> **To-do item**: Using the data below, reproduce exactly the lines from the line with "[(416,27),(432,38),(444,19),(428,9),(416,27)]" to the line with "[(117,26),(126,31),(136,16),(127,10),(117,26)]", both included; pictures must be dropped.

> **Records**:
◆ ◆ ◆ ◆
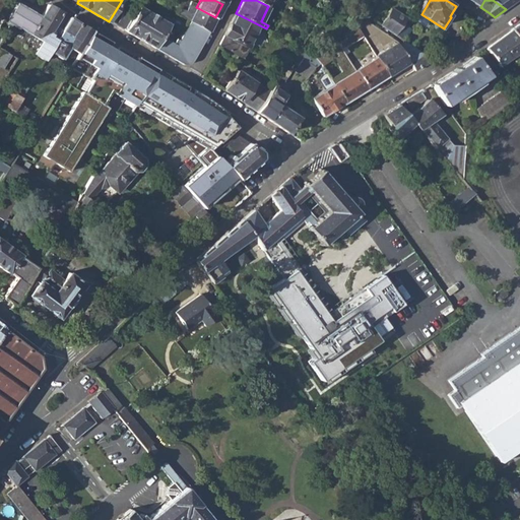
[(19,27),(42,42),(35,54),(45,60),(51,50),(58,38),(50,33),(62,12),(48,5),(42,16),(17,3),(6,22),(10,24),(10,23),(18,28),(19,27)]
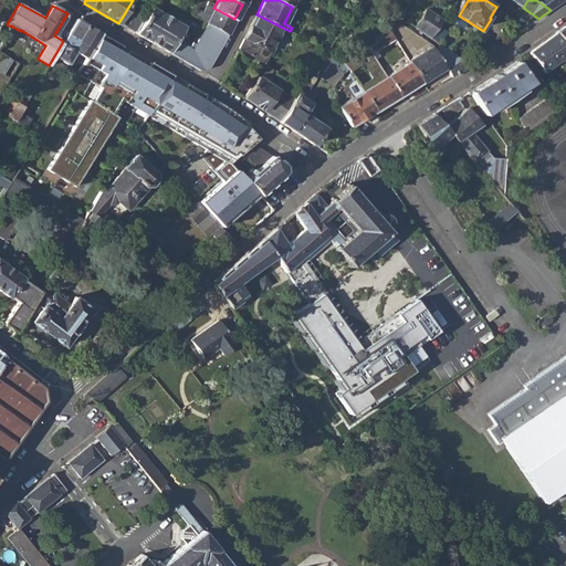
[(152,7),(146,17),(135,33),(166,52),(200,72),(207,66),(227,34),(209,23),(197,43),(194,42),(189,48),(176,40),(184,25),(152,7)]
◆ ◆ ◆ ◆
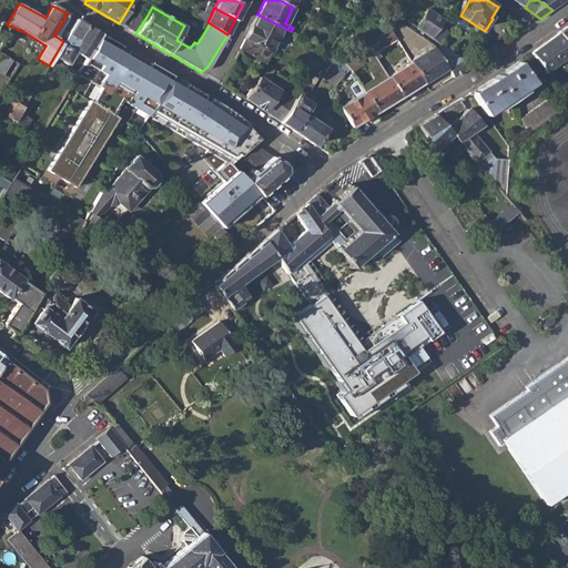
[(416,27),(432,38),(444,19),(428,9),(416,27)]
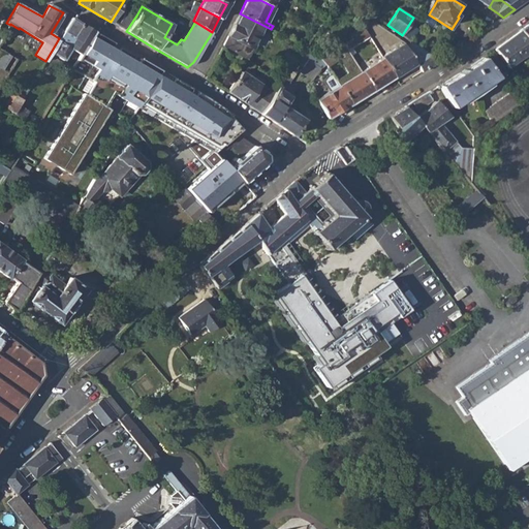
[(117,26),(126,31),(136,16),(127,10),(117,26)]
◆ ◆ ◆ ◆
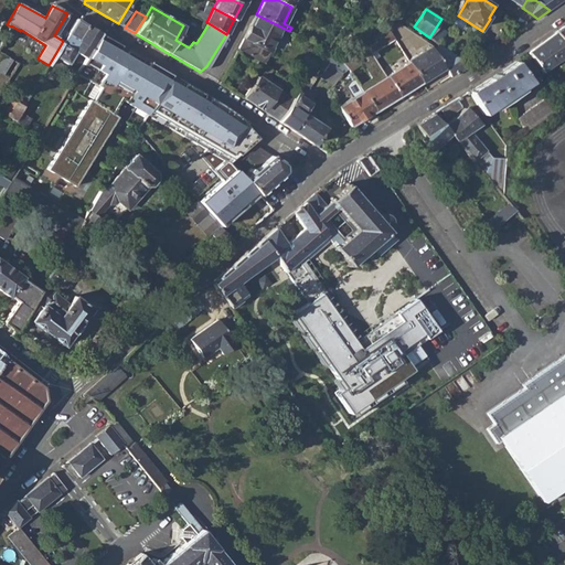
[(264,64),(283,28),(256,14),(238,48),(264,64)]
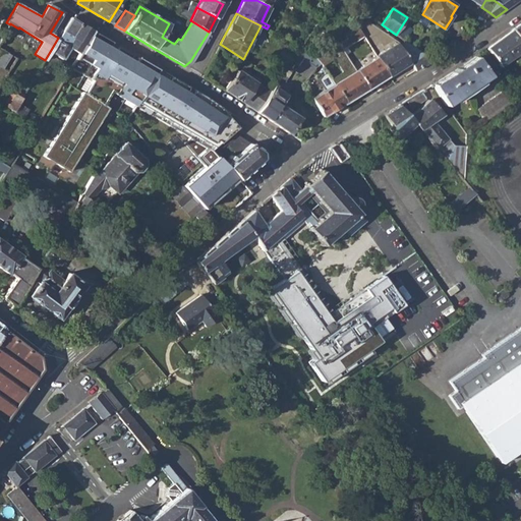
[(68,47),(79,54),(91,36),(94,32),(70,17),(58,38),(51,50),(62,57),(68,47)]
◆ ◆ ◆ ◆
> **Task answer**:
[(416,27),(432,38),(444,19),(428,9),(416,27)]
[(117,26),(126,31),(136,16),(127,10),(117,26)]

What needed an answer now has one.